[Opening INFORMATION SHOWN section]
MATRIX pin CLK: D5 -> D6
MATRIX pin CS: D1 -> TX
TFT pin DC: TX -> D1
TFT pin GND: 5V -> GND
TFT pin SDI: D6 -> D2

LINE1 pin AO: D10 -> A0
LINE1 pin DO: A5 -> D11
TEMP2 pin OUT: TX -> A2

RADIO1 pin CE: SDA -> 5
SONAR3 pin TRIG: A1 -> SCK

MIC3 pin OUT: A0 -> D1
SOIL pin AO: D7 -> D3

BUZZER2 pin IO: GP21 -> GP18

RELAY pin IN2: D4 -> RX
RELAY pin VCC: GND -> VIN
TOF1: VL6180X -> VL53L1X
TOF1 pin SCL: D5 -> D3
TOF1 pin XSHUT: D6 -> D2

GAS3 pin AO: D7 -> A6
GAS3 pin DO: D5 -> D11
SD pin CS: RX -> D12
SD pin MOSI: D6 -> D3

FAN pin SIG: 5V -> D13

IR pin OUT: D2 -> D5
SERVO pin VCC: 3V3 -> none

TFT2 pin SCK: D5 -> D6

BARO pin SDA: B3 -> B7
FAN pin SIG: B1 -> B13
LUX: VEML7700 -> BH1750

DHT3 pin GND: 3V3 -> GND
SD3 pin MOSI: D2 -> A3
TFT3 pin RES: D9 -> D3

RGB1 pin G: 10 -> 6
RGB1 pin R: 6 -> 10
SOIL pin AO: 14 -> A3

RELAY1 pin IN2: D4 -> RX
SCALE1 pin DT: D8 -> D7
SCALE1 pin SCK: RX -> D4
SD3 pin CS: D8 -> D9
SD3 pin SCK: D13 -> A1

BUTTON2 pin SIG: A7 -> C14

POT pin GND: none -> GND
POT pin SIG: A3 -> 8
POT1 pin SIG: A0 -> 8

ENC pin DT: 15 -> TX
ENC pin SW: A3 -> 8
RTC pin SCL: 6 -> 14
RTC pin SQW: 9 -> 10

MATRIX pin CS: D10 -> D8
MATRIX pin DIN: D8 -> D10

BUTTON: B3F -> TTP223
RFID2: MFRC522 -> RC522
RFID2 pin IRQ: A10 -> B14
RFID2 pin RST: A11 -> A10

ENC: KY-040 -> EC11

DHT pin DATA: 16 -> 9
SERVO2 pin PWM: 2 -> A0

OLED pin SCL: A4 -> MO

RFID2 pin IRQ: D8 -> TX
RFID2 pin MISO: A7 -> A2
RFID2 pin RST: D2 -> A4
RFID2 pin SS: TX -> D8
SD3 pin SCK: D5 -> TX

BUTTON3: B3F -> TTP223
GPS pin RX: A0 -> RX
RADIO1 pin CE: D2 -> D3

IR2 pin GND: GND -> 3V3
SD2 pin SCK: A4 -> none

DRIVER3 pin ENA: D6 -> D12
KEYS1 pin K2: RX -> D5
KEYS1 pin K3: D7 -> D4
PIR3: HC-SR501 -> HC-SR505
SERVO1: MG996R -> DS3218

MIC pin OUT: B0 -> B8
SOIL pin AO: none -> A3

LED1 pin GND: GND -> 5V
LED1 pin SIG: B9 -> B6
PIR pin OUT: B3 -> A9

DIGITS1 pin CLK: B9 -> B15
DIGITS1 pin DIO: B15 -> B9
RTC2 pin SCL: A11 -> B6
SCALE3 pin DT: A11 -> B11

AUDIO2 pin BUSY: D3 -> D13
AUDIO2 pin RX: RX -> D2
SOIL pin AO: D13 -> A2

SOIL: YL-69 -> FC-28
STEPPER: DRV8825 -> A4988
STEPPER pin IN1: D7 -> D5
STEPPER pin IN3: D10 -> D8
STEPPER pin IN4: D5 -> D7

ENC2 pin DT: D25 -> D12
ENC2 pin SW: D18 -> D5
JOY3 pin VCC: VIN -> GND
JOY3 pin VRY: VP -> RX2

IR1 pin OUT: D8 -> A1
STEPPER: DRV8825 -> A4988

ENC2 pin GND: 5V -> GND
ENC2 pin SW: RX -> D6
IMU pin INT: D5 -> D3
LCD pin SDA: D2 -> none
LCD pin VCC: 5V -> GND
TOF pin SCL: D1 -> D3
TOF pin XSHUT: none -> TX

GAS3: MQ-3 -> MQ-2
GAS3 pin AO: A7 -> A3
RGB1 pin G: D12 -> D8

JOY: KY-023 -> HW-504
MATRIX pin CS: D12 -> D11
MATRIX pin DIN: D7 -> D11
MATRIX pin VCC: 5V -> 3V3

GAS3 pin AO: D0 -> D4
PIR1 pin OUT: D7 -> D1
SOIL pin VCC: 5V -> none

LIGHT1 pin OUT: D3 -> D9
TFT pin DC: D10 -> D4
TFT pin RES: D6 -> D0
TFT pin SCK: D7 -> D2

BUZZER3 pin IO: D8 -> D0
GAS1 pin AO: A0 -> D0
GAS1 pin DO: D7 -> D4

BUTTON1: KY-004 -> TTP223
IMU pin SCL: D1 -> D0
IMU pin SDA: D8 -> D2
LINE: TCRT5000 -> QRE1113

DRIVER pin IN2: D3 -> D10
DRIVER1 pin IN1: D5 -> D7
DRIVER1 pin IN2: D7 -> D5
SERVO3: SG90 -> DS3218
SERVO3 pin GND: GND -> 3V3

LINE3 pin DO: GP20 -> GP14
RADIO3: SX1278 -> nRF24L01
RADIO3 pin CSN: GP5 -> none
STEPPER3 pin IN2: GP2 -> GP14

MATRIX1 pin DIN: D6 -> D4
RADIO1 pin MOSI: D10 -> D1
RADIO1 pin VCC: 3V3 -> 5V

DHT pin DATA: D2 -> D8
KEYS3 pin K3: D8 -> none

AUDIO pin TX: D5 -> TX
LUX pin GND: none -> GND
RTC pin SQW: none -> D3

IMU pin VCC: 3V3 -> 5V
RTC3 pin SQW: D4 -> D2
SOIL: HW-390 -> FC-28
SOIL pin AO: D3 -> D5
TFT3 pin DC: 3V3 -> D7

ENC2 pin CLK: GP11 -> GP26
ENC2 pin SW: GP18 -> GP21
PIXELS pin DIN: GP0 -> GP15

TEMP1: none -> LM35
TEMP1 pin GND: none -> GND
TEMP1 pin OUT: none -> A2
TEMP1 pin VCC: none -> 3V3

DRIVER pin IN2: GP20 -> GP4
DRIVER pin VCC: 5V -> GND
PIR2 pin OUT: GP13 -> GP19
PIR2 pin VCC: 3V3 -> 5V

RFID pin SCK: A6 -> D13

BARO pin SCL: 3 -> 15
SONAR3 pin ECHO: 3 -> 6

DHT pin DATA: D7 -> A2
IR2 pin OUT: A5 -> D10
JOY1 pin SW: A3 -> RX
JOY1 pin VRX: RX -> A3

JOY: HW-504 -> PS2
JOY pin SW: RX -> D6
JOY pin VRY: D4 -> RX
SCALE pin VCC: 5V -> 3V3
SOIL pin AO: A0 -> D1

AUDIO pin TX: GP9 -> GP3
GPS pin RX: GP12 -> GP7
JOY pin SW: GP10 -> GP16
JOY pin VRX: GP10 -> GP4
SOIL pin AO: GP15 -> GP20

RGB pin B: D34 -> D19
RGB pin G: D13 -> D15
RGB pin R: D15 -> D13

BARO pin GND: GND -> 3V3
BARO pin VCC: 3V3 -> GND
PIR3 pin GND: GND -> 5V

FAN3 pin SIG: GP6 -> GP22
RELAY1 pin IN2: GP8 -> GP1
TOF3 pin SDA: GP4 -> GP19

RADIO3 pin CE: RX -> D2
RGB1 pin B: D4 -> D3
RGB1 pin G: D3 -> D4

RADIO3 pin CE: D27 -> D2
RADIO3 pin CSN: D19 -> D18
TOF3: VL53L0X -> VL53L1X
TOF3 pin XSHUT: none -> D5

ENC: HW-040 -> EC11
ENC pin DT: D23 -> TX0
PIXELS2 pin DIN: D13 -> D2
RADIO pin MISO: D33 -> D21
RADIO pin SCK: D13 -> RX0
[Closing INFORMATION SHOWN section]
■ **PROBLEM DETAILS**: Return, unchanged, the run of lines above that opens with the line containing "LED1 pin SIG: B9 -> B6" and closes with the line containing "LINE3 pin DO: GP20 -> GP14". Include both.

■ **RESPONSE AREA**:
LED1 pin SIG: B9 -> B6
PIR pin OUT: B3 -> A9

DIGITS1 pin CLK: B9 -> B15
DIGITS1 pin DIO: B15 -> B9
RTC2 pin SCL: A11 -> B6
SCALE3 pin DT: A11 -> B11

AUDIO2 pin BUSY: D3 -> D13
AUDIO2 pin RX: RX -> D2
SOIL pin AO: D13 -> A2

SOIL: YL-69 -> FC-28
STEPPER: DRV8825 -> A4988
STEPPER pin IN1: D7 -> D5
STEPPER pin IN3: D10 -> D8
STEPPER pin IN4: D5 -> D7

ENC2 pin DT: D25 -> D12
ENC2 pin SW: D18 -> D5
JOY3 pin VCC: VIN -> GND
JOY3 pin VRY: VP -> RX2

IR1 pin OUT: D8 -> A1
STEPPER: DRV8825 -> A4988

ENC2 pin GND: 5V -> GND
ENC2 pin SW: RX -> D6
IMU pin INT: D5 -> D3
LCD pin SDA: D2 -> none
LCD pin VCC: 5V -> GND
TOF pin SCL: D1 -> D3
TOF pin XSHUT: none -> TX

GAS3: MQ-3 -> MQ-2
GAS3 pin AO: A7 -> A3
RGB1 pin G: D12 -> D8

JOY: KY-023 -> HW-504
MATRIX pin CS: D12 -> D11
MATRIX pin DIN: D7 -> D11
MATRIX pin VCC: 5V -> 3V3

GAS3 pin AO: D0 -> D4
PIR1 pin OUT: D7 -> D1
SOIL pin VCC: 5V -> none

LIGHT1 pin OUT: D3 -> D9
TFT pin DC: D10 -> D4
TFT pin RES: D6 -> D0
TFT pin SCK: D7 -> D2

BUZZER3 pin IO: D8 -> D0
GAS1 pin AO: A0 -> D0
GAS1 pin DO: D7 -> D4

BUTTON1: KY-004 -> TTP223
IMU pin SCL: D1 -> D0
IMU pin SDA: D8 -> D2
LINE: TCRT5000 -> QRE1113

DRIVER pin IN2: D3 -> D10
DRIVER1 pin IN1: D5 -> D7
DRIVER1 pin IN2: D7 -> D5
SERVO3: SG90 -> DS3218
SERVO3 pin GND: GND -> 3V3

LINE3 pin DO: GP20 -> GP14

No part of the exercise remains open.